(Records from a collection)
•••
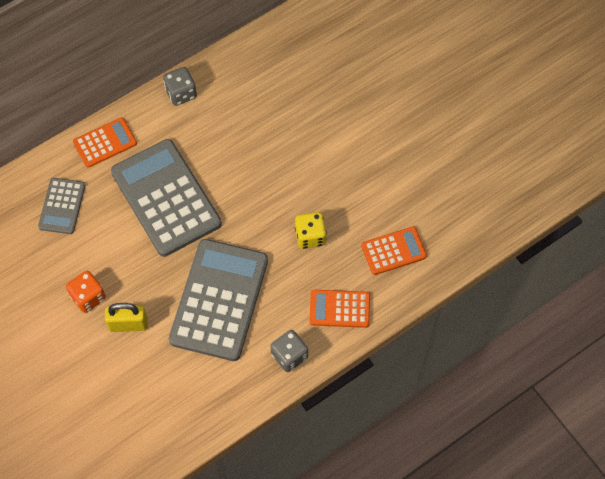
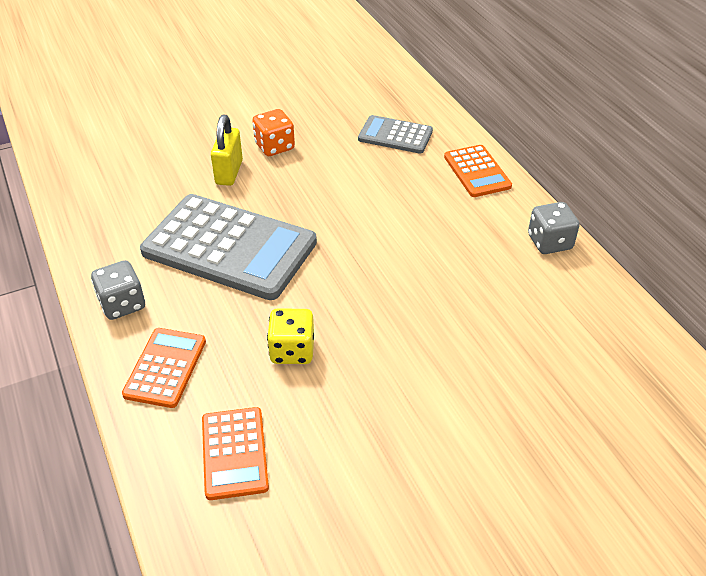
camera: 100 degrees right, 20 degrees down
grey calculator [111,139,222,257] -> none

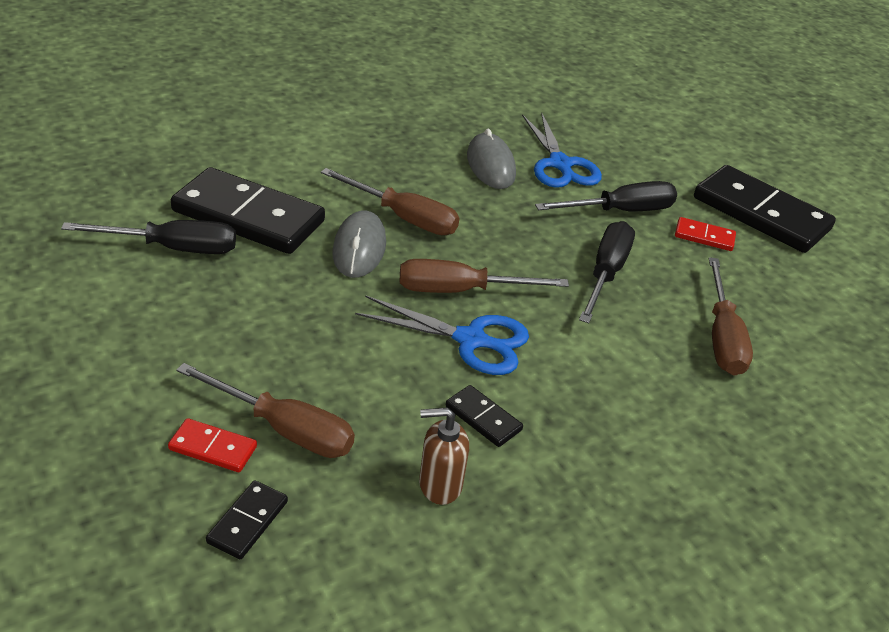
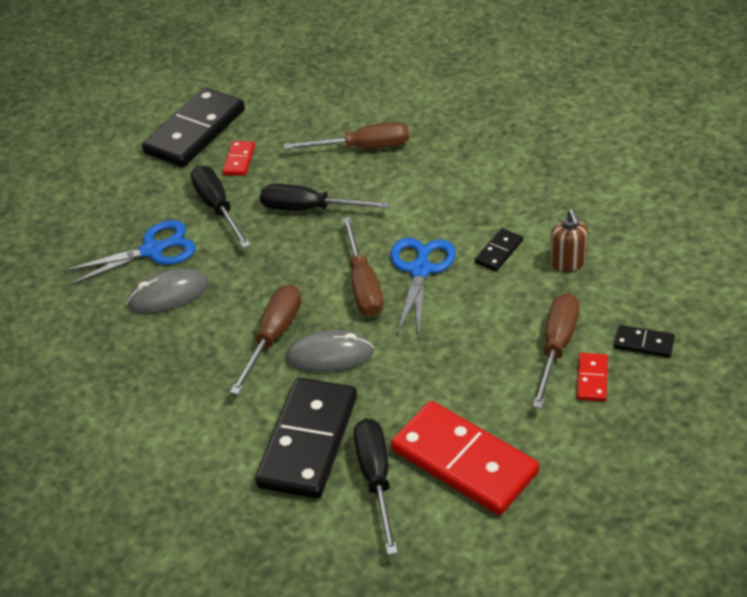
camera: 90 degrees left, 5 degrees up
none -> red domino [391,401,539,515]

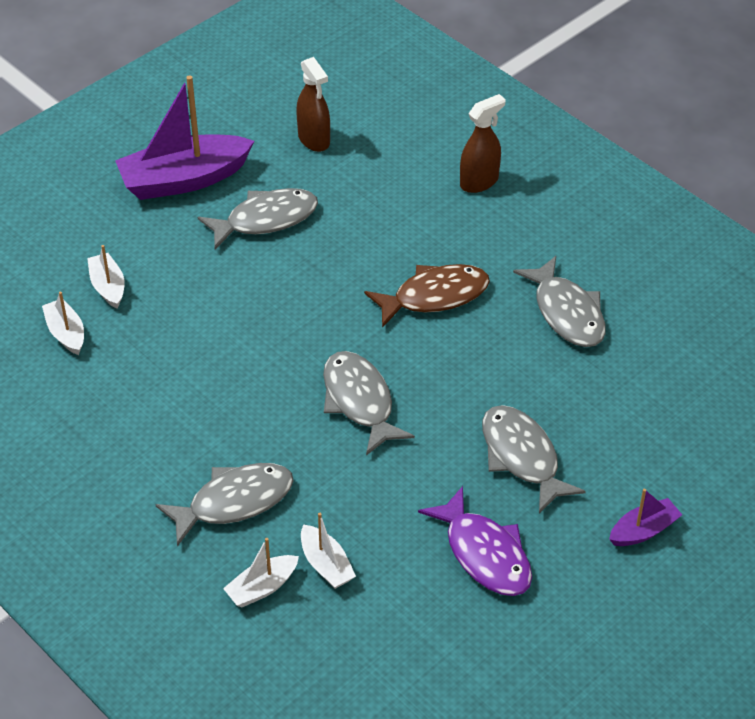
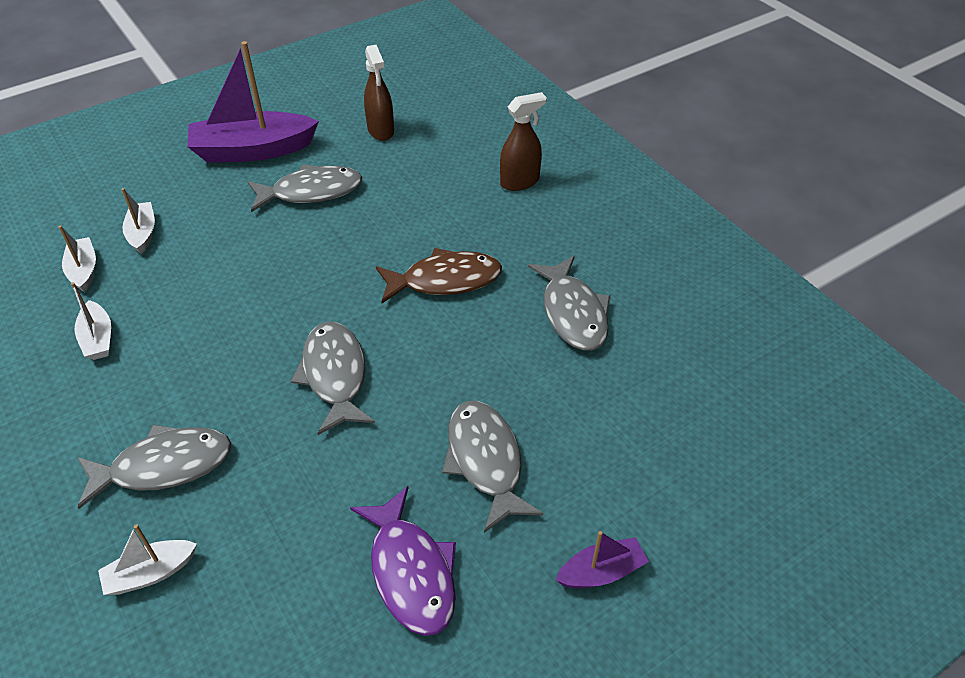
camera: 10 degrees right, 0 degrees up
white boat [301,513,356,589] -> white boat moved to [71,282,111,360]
•••
## TRY IT
Your answer should be a single number, which is the count of lines in the data above that include the word "camera".

## OUTPUT FOR THIS EXERCISE
3